• Data for processing:
-- Opening Marker --
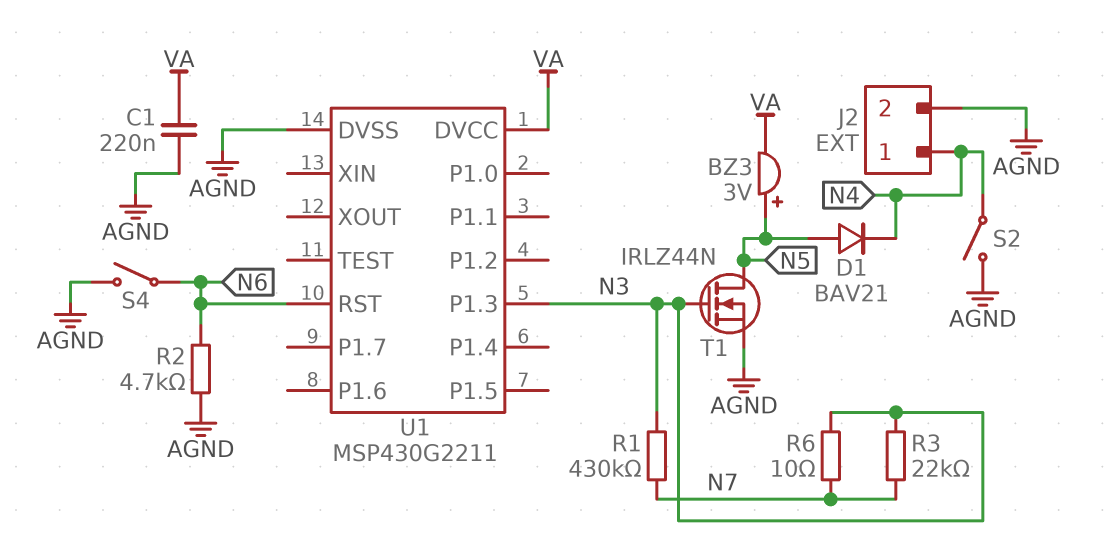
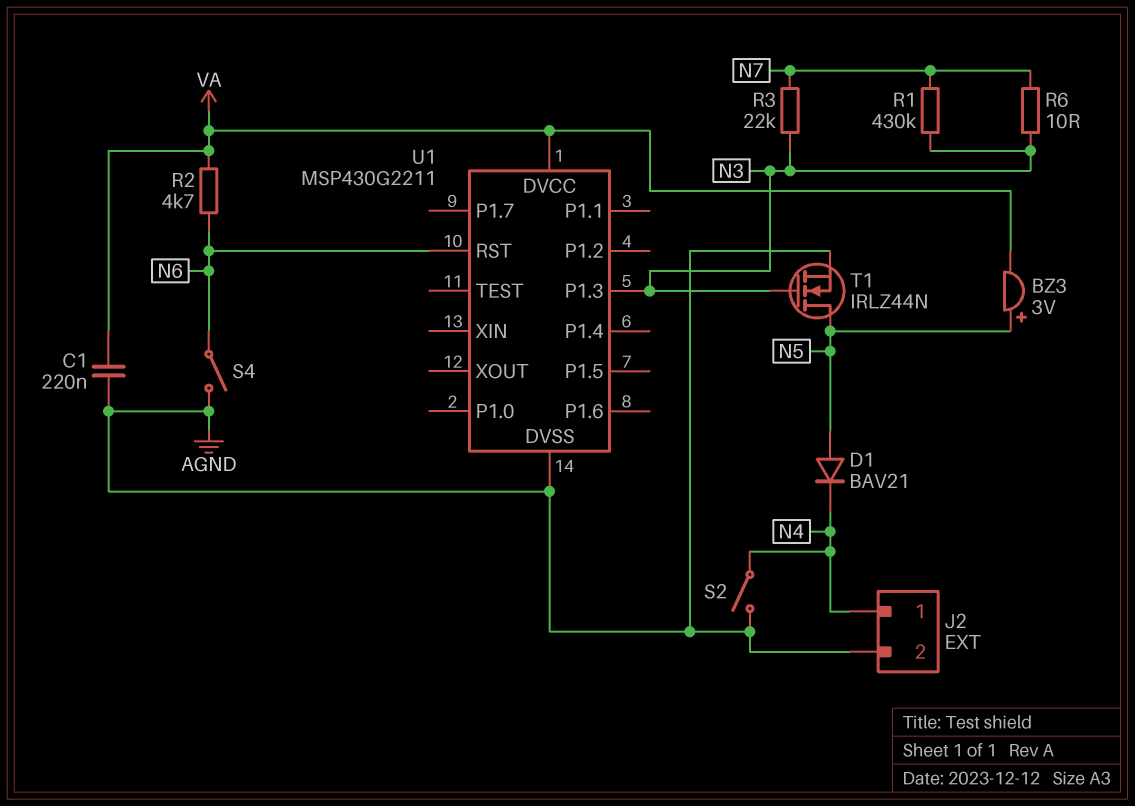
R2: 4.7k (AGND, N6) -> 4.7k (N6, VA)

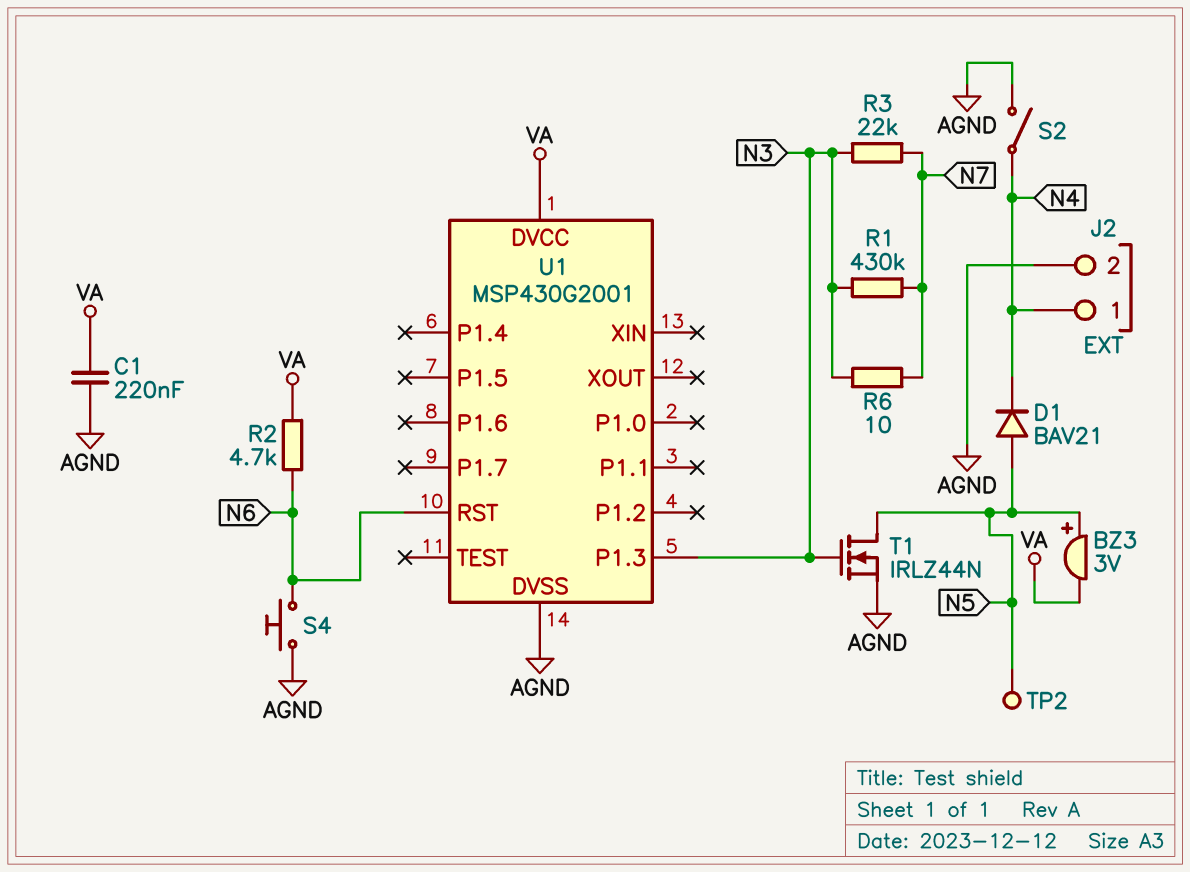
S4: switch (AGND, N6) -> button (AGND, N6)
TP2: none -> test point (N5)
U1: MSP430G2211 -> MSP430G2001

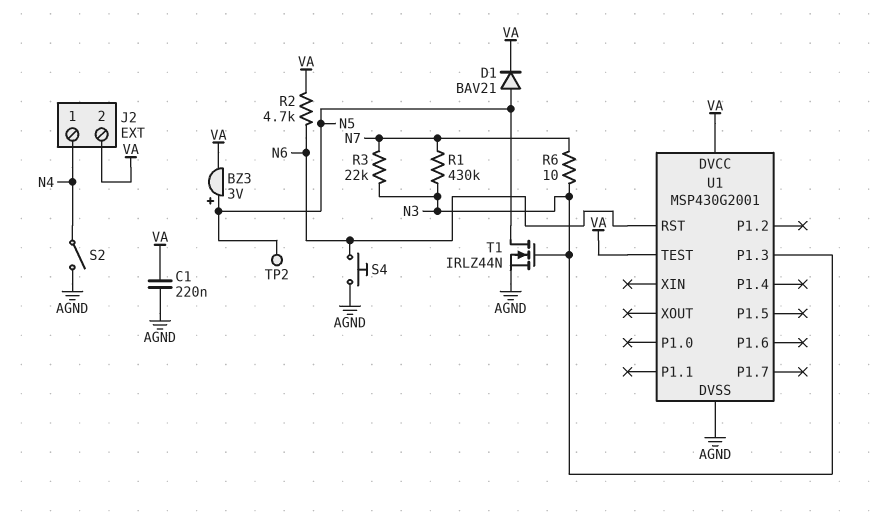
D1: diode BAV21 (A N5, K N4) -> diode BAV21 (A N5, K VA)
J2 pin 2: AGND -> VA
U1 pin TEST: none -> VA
-- Closing Marker --
Write every record out again exactly, omitting the pictures they hold.

R2: 4.7k (AGND, N6) -> 4.7k (N6, VA)

S4: switch (AGND, N6) -> button (AGND, N6)
TP2: none -> test point (N5)
U1: MSP430G2211 -> MSP430G2001

D1: diode BAV21 (A N5, K N4) -> diode BAV21 (A N5, K VA)
J2 pin 2: AGND -> VA
U1 pin TEST: none -> VA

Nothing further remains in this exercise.